(TASK INPUTS begins)
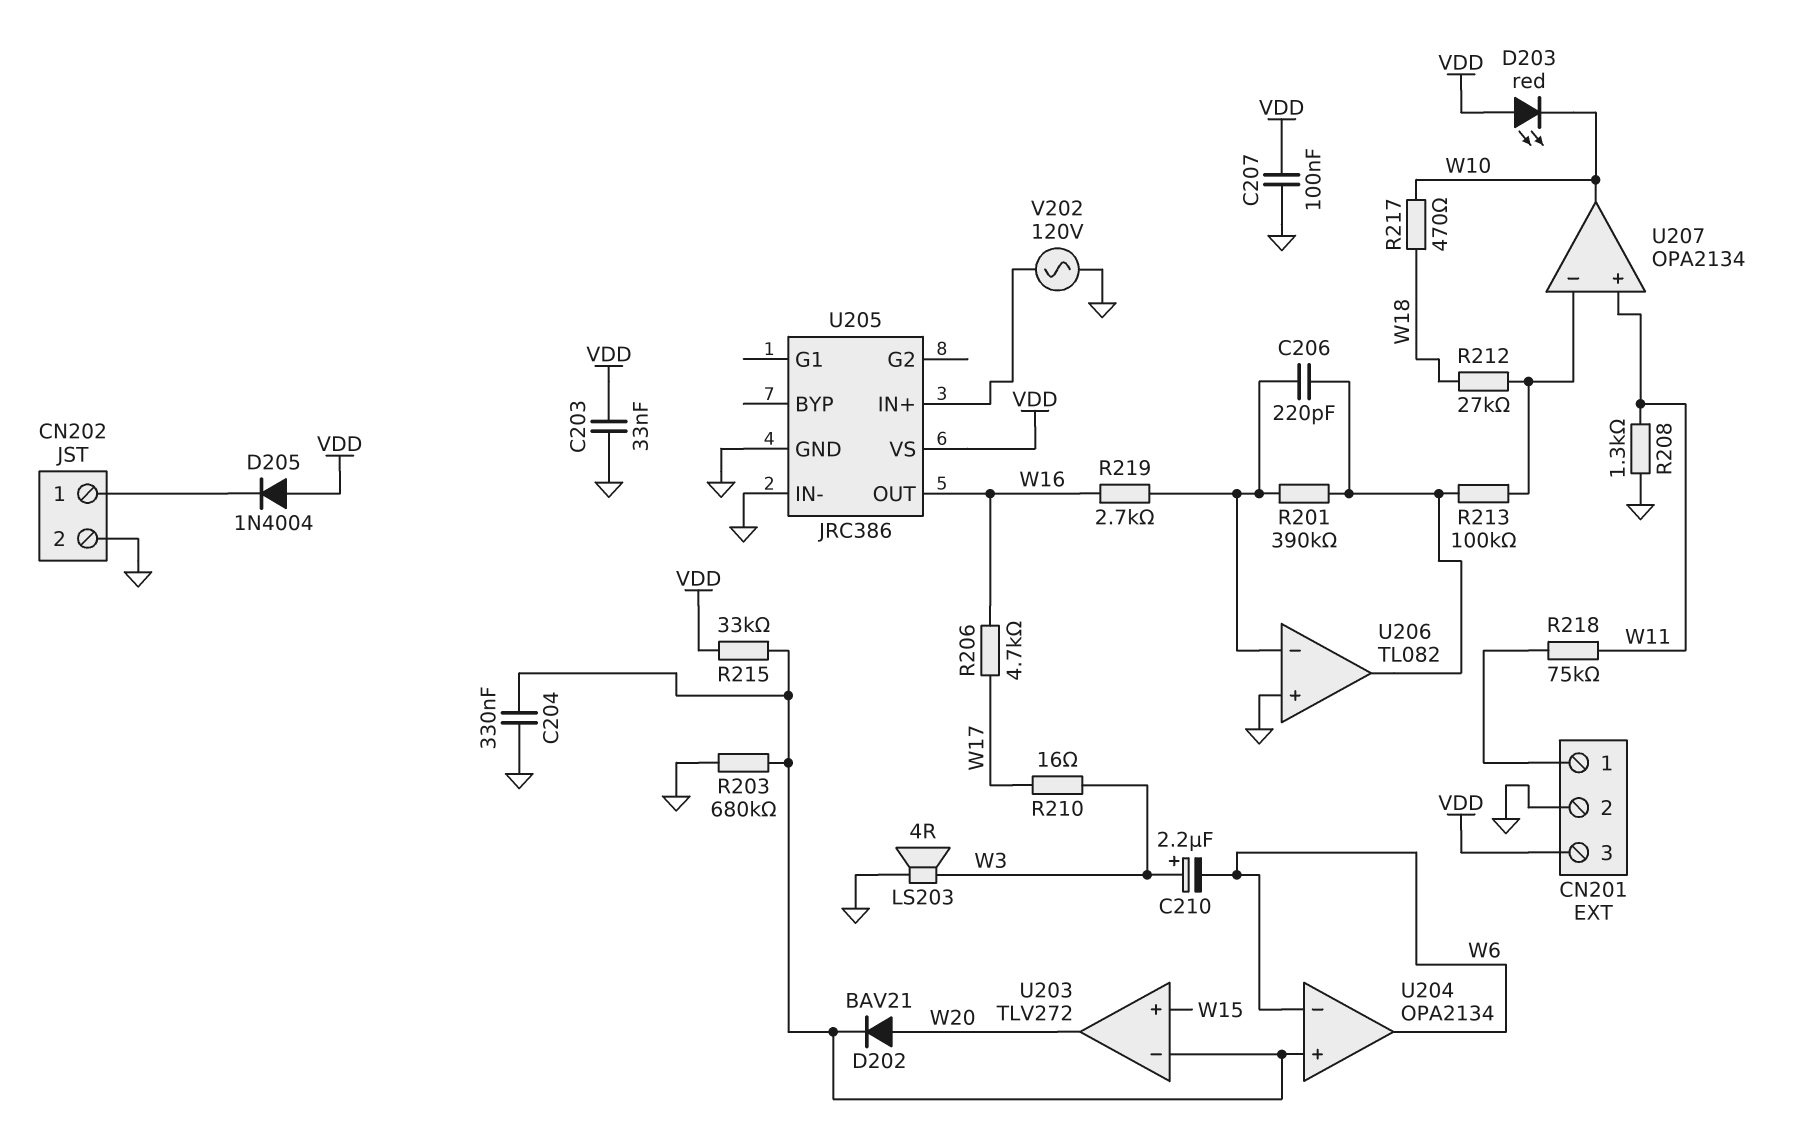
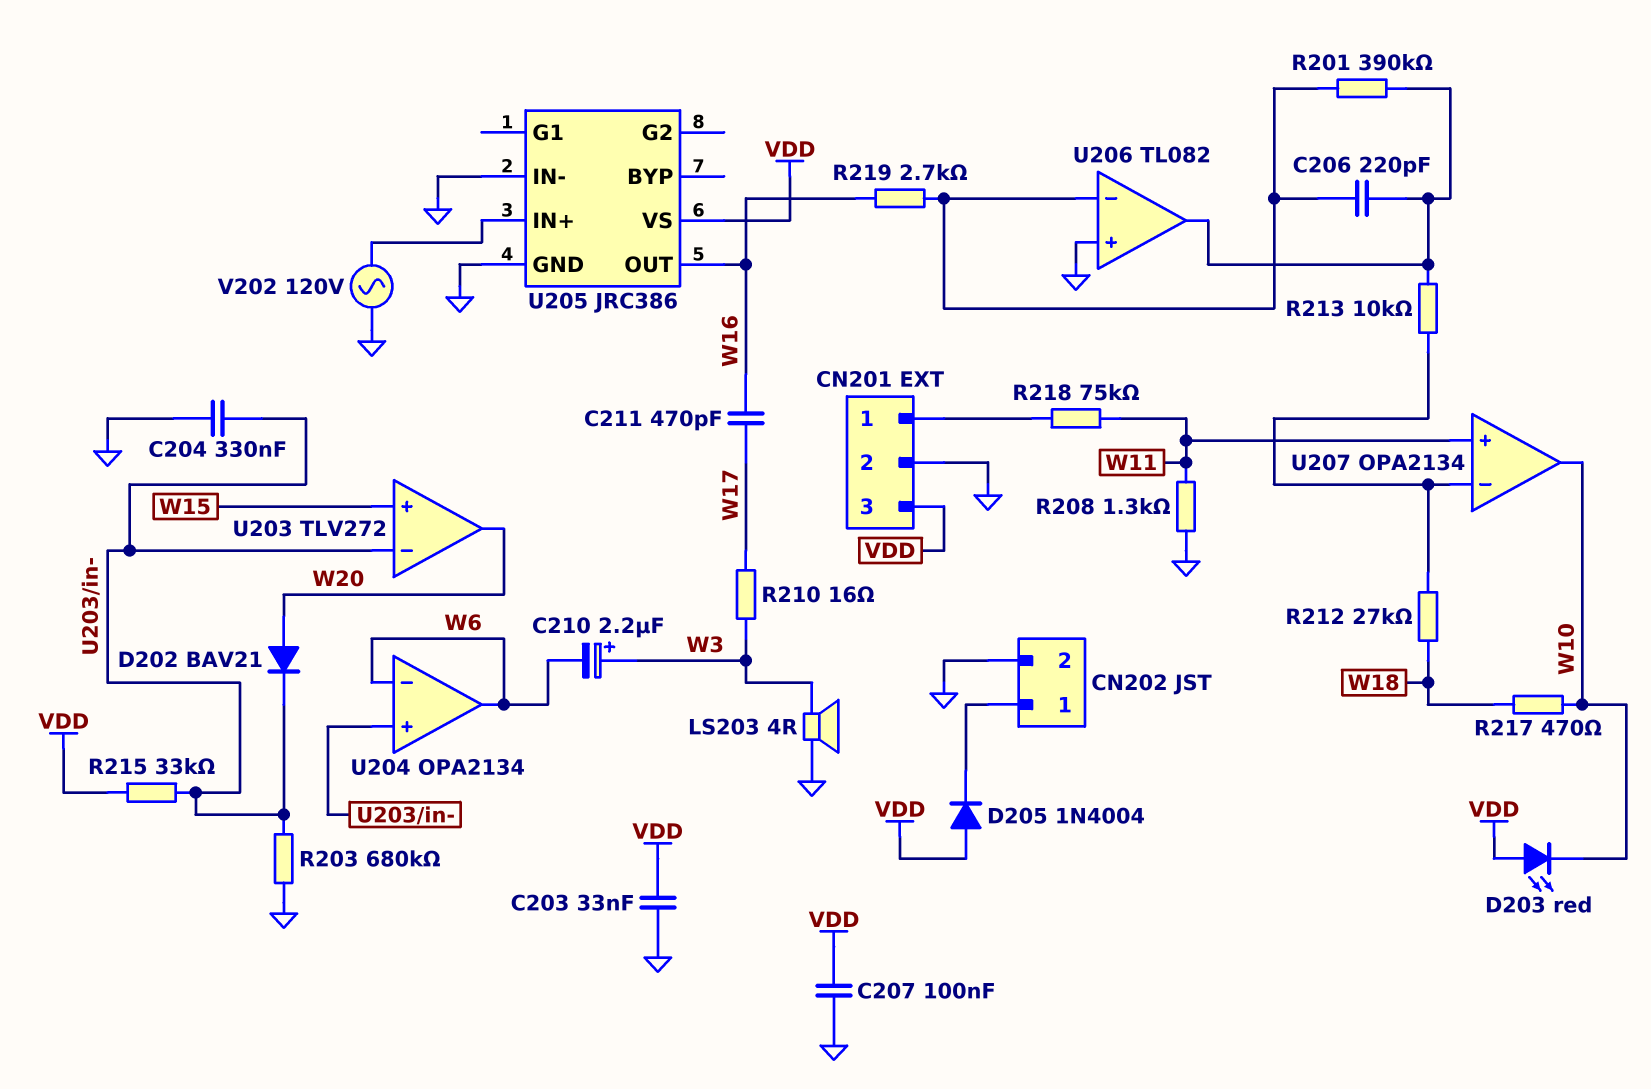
C211: none -> 470pF (W16, W17)
R206: 4.7k (W16, W17) -> none
R213: 100k (U206/out, U207/in-) -> 10k (U206/out, U207/in-)

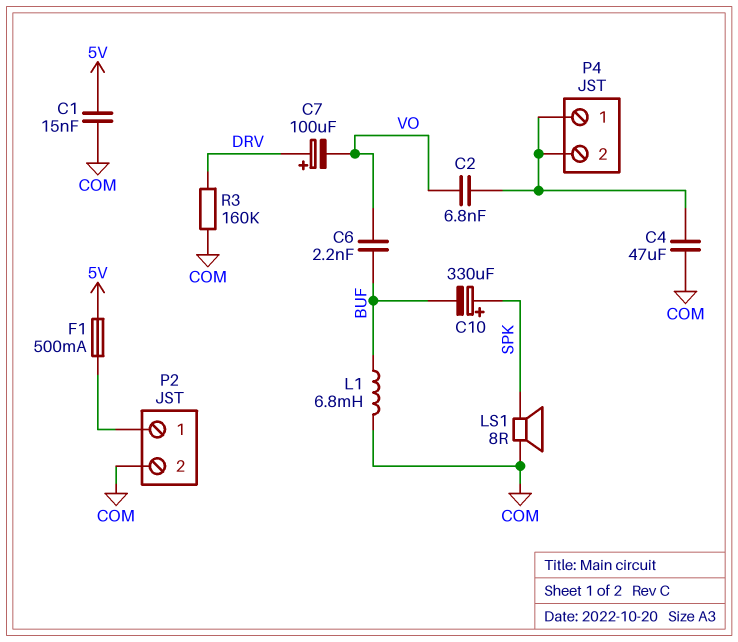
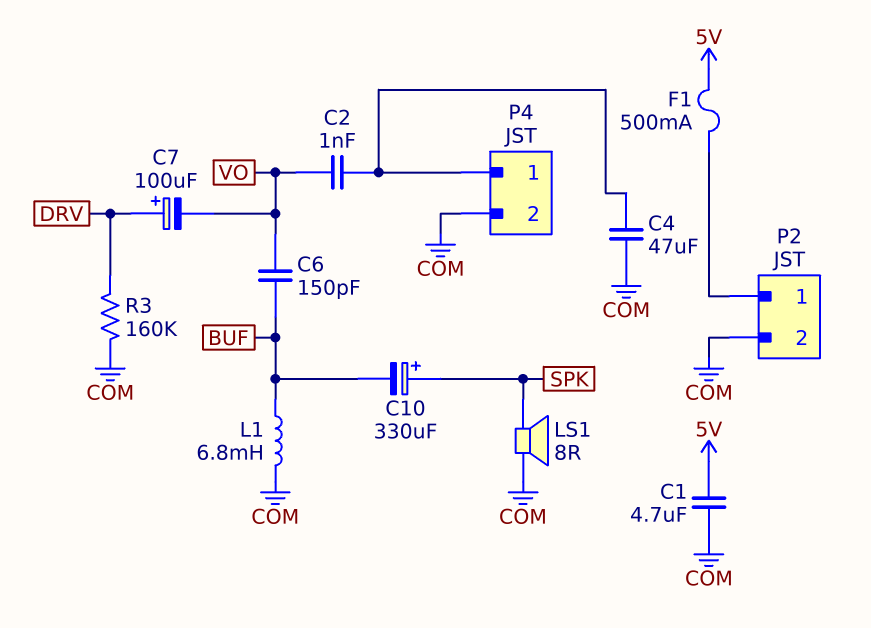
C1: 15nF (5V, COM) -> 4.7uF (5V, COM)
C2: 6.8nF (P4/1, VO) -> 1nF (P4/1, VO)
C6: 2.2nF (BUF, VO) -> 150pF (BUF, VO)
P4 pin 2: P4/1 -> COM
(TASK INPUTS ends)
WHAT YOU HAVE TO DO: Your copy should match the entries above exactly and contain no pictures.

TASK RESULT:
C211: none -> 470pF (W16, W17)
R206: 4.7k (W16, W17) -> none
R213: 100k (U206/out, U207/in-) -> 10k (U206/out, U207/in-)

C1: 15nF (5V, COM) -> 4.7uF (5V, COM)
C2: 6.8nF (P4/1, VO) -> 1nF (P4/1, VO)
C6: 2.2nF (BUF, VO) -> 150pF (BUF, VO)
P4 pin 2: P4/1 -> COM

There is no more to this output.